Data records
· · · · ·

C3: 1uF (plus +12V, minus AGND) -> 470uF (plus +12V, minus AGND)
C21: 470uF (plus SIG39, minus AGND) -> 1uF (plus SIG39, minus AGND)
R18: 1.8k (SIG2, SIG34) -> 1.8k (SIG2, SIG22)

· · · · ·

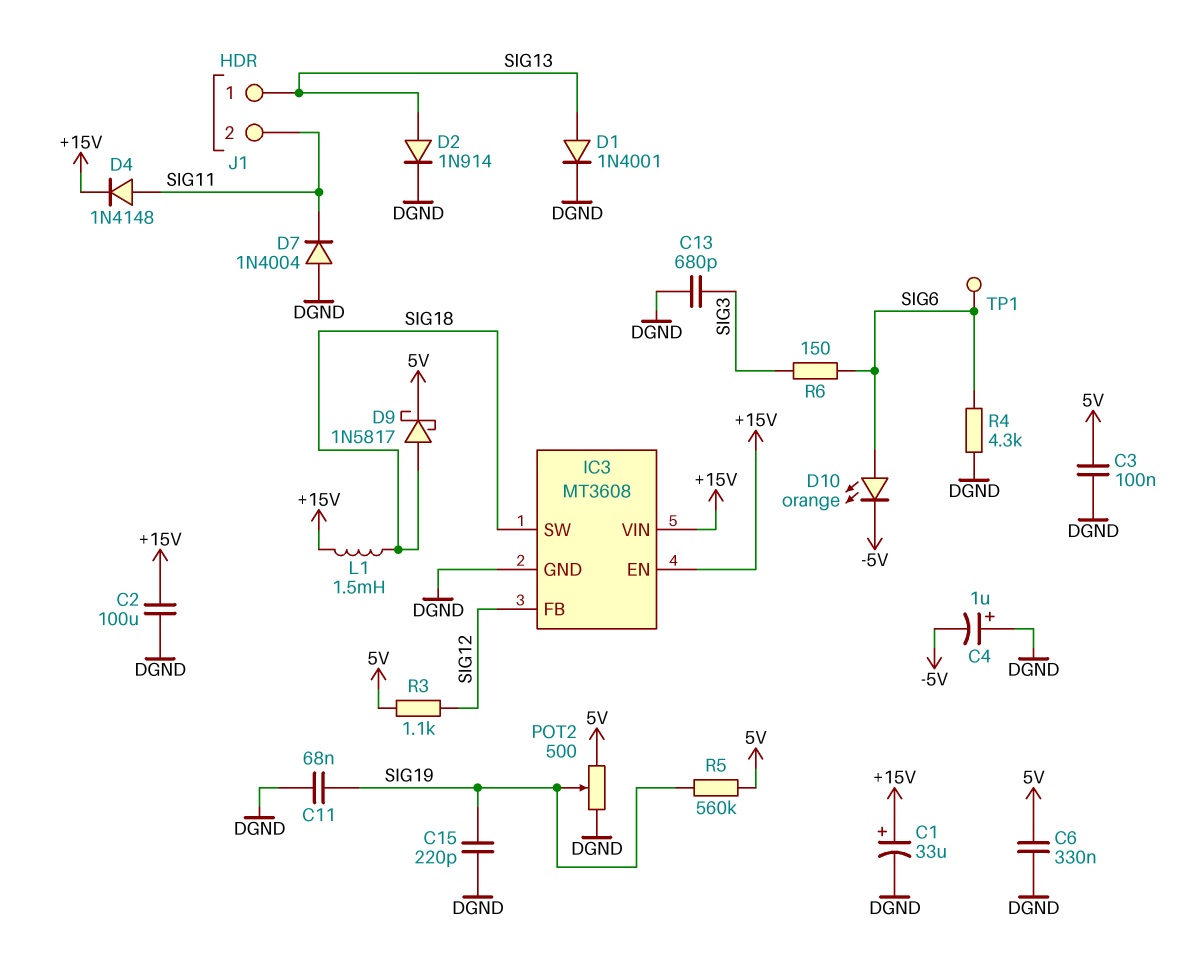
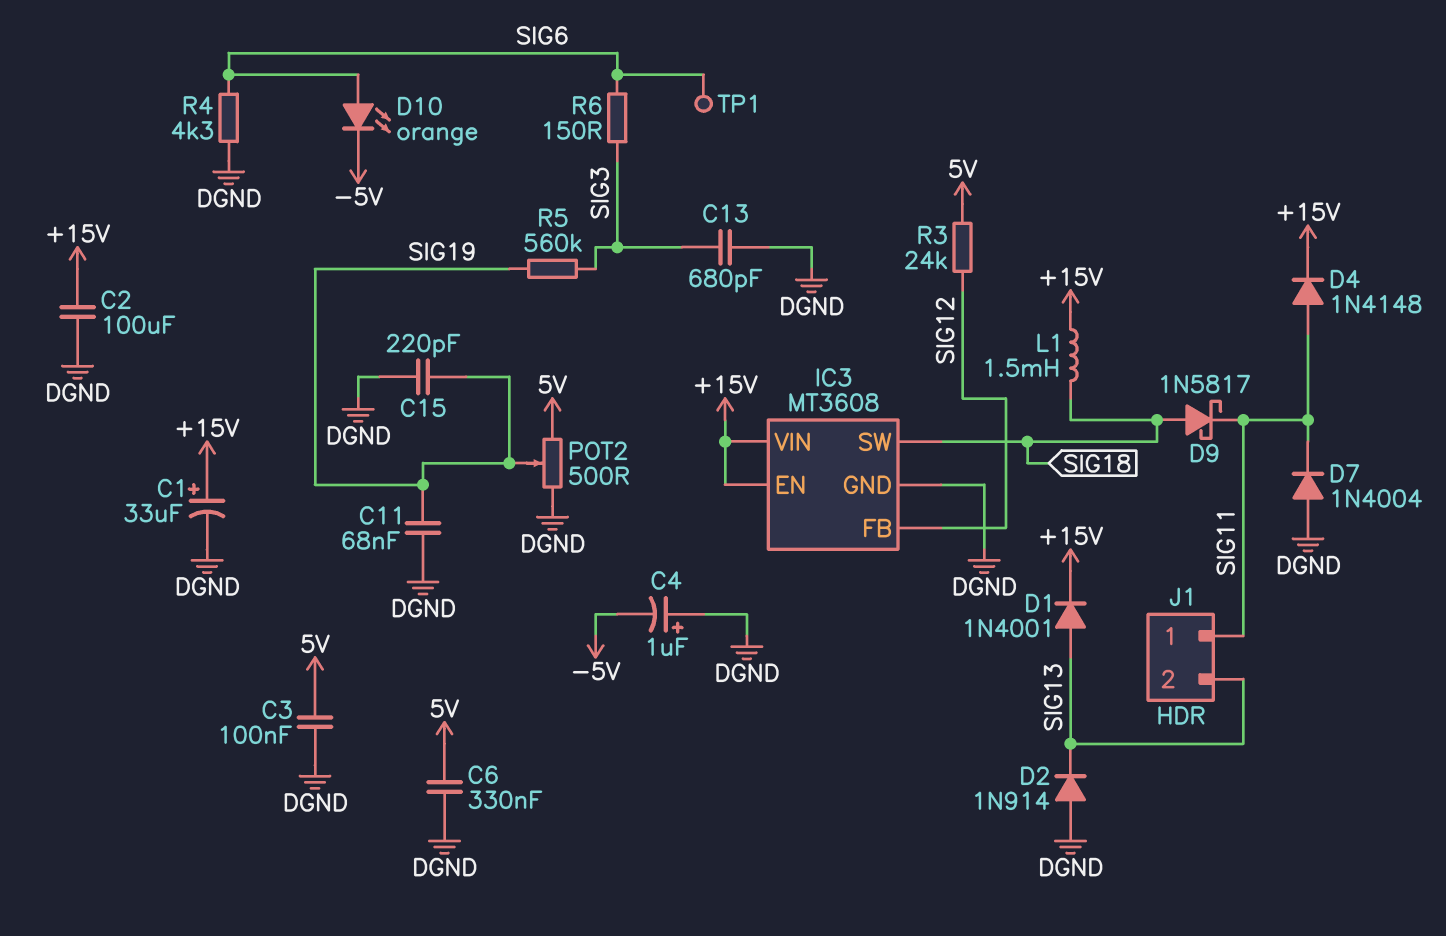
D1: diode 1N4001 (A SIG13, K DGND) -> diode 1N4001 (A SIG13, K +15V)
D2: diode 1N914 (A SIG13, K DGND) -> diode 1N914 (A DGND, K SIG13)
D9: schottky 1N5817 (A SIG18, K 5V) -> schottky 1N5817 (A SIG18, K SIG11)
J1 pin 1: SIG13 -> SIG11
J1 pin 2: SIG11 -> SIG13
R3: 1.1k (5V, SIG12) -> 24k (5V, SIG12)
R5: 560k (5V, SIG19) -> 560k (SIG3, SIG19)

· · · · ·

Task prompt
Report each line of the material in which the string "AGND" occurs.

Exercise response
C3: 1uF (plus +12V, minus AGND) -> 470uF (plus +12V, minus AGND)
C21: 470uF (plus SIG39, minus AGND) -> 1uF (plus SIG39, minus AGND)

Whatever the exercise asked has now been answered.